> _Exercise description_:
Retype all of the data exactly as given.

> _Provided records_:
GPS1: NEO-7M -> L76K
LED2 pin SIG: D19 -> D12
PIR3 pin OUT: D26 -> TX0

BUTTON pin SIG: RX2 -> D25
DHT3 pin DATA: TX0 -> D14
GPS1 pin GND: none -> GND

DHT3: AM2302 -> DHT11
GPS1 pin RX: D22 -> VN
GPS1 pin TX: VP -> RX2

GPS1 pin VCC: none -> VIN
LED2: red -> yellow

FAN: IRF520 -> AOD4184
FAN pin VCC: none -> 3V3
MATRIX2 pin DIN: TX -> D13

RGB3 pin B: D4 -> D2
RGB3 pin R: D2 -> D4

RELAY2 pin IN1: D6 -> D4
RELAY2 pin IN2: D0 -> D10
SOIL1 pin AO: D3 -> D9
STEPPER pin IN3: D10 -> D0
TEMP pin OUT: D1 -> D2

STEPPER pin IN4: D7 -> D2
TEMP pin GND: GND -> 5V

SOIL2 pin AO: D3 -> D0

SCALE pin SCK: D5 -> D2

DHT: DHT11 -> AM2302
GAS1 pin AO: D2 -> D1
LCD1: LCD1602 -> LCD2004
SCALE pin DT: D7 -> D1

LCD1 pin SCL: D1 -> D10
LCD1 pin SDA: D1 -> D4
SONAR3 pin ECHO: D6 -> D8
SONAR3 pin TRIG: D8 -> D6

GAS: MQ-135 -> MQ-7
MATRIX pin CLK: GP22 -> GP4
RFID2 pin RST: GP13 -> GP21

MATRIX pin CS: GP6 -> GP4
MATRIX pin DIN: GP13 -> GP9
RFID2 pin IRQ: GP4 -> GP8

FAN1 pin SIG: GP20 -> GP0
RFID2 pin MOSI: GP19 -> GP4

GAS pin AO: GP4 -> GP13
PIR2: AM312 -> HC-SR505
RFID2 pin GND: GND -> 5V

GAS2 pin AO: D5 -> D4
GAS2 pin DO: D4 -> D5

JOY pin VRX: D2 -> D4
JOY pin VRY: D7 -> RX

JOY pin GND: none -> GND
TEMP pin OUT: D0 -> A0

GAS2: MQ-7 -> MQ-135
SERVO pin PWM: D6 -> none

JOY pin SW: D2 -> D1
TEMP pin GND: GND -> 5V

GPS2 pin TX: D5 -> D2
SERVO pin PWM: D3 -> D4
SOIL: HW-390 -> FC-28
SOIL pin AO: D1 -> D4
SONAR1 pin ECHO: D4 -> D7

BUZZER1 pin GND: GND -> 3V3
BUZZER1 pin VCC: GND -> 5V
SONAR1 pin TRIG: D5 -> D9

> _Response for this exercise_:
GPS1: NEO-7M -> L76K
LED2 pin SIG: D19 -> D12
PIR3 pin OUT: D26 -> TX0

BUTTON pin SIG: RX2 -> D25
DHT3 pin DATA: TX0 -> D14
GPS1 pin GND: none -> GND

DHT3: AM2302 -> DHT11
GPS1 pin RX: D22 -> VN
GPS1 pin TX: VP -> RX2

GPS1 pin VCC: none -> VIN
LED2: red -> yellow

FAN: IRF520 -> AOD4184
FAN pin VCC: none -> 3V3
MATRIX2 pin DIN: TX -> D13

RGB3 pin B: D4 -> D2
RGB3 pin R: D2 -> D4

RELAY2 pin IN1: D6 -> D4
RELAY2 pin IN2: D0 -> D10
SOIL1 pin AO: D3 -> D9
STEPPER pin IN3: D10 -> D0
TEMP pin OUT: D1 -> D2

STEPPER pin IN4: D7 -> D2
TEMP pin GND: GND -> 5V

SOIL2 pin AO: D3 -> D0

SCALE pin SCK: D5 -> D2

DHT: DHT11 -> AM2302
GAS1 pin AO: D2 -> D1
LCD1: LCD1602 -> LCD2004
SCALE pin DT: D7 -> D1

LCD1 pin SCL: D1 -> D10
LCD1 pin SDA: D1 -> D4
SONAR3 pin ECHO: D6 -> D8
SONAR3 pin TRIG: D8 -> D6

GAS: MQ-135 -> MQ-7
MATRIX pin CLK: GP22 -> GP4
RFID2 pin RST: GP13 -> GP21

MATRIX pin CS: GP6 -> GP4
MATRIX pin DIN: GP13 -> GP9
RFID2 pin IRQ: GP4 -> GP8

FAN1 pin SIG: GP20 -> GP0
RFID2 pin MOSI: GP19 -> GP4

GAS pin AO: GP4 -> GP13
PIR2: AM312 -> HC-SR505
RFID2 pin GND: GND -> 5V

GAS2 pin AO: D5 -> D4
GAS2 pin DO: D4 -> D5

JOY pin VRX: D2 -> D4
JOY pin VRY: D7 -> RX

JOY pin GND: none -> GND
TEMP pin OUT: D0 -> A0

GAS2: MQ-7 -> MQ-135
SERVO pin PWM: D6 -> none

JOY pin SW: D2 -> D1
TEMP pin GND: GND -> 5V

GPS2 pin TX: D5 -> D2
SERVO pin PWM: D3 -> D4
SOIL: HW-390 -> FC-28
SOIL pin AO: D1 -> D4
SONAR1 pin ECHO: D4 -> D7

BUZZER1 pin GND: GND -> 3V3
BUZZER1 pin VCC: GND -> 5V
SONAR1 pin TRIG: D5 -> D9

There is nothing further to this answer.